* The data *
#####

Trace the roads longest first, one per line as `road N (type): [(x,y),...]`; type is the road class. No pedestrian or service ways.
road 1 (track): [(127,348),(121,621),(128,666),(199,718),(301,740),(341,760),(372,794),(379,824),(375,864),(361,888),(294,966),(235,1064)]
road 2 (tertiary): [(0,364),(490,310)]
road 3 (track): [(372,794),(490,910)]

#####

* Work to complete *
Go through the listing above and restate it word for word.

* Solution below *
Trace the roads longest first, one per line as `road N (type): [(x,y),...]`; type is the road class. No pedestrian or service ways.
road 1 (track): [(127,348),(121,621),(128,666),(199,718),(301,740),(341,760),(372,794),(379,824),(375,864),(361,888),(294,966),(235,1064)]
road 2 (tertiary): [(0,364),(490,310)]
road 3 (track): [(372,794),(490,910)]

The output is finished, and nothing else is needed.